== Segment start ==

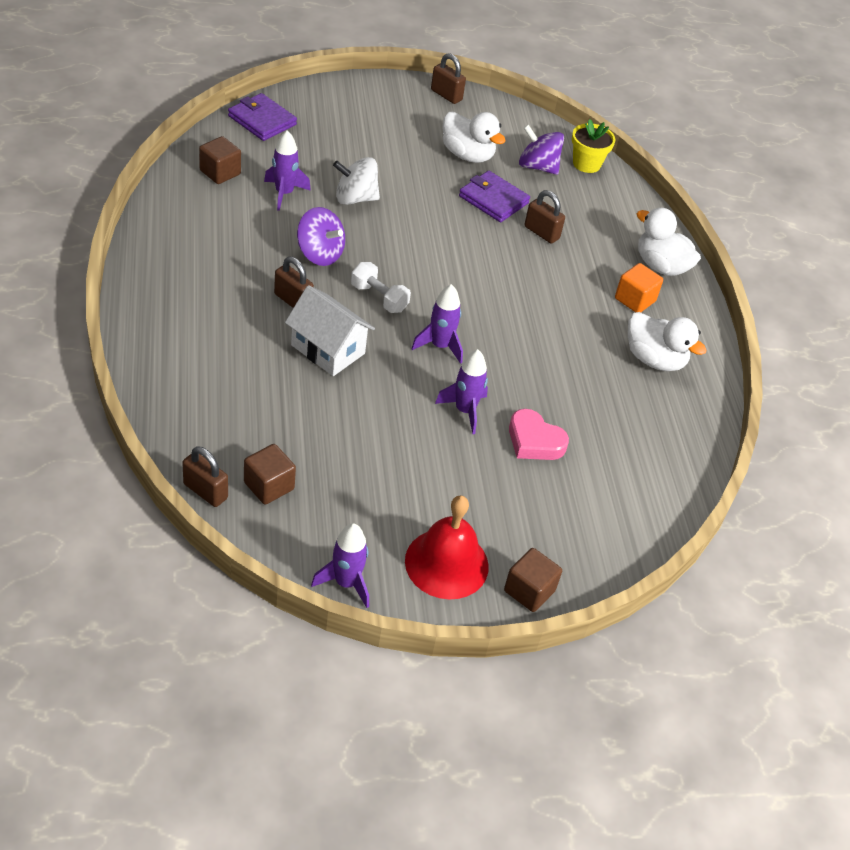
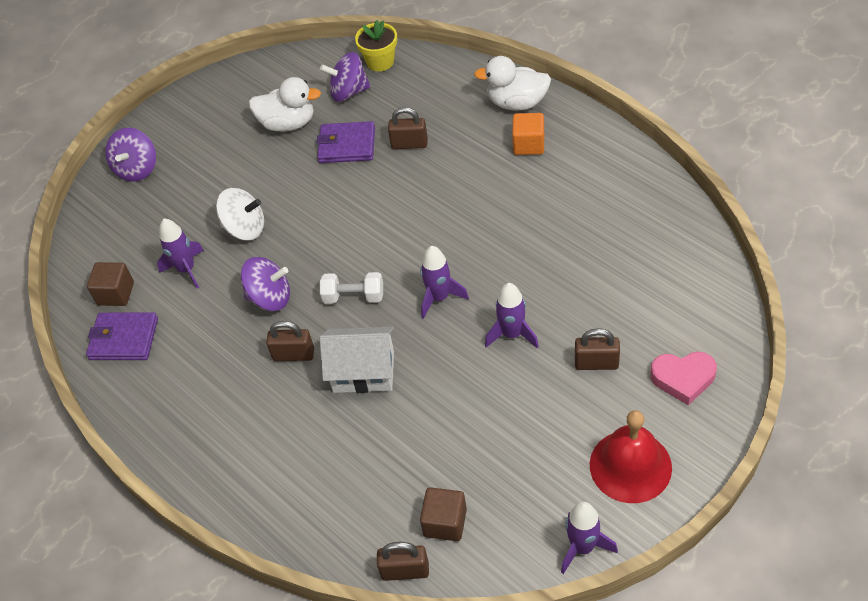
camera: 25 degrees left, 5 degrees up
(262, 120) = (99, 221): purple wallet -> purple wallet (124, 339)
(326, 107) = (137, 169): none -> purple spinning top
(355, 198) = (245, 228): white spinning top -> white spinning top turned 135 degrees counterclockwise
(446, 95) = (218, 85): brown padlock -> brown padlock (596, 363)
(529, 591) = (704, 434): brown cube -> none
(534, 441) = (583, 315): pink heart -> pink heart (683, 378)
(654, 359) = (590, 180): white duck -> none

== Segment end ==

## Task instructions
Word for word, reproduce the listing above; no image should be carried over.

## Response below
camera: 25 degrees left, 5 degrees up
(262, 120) = (99, 221): purple wallet -> purple wallet (124, 339)
(326, 107) = (137, 169): none -> purple spinning top
(355, 198) = (245, 228): white spinning top -> white spinning top turned 135 degrees counterclockwise
(446, 95) = (218, 85): brown padlock -> brown padlock (596, 363)
(529, 591) = (704, 434): brown cube -> none
(534, 441) = (583, 315): pink heart -> pink heart (683, 378)
(654, 359) = (590, 180): white duck -> none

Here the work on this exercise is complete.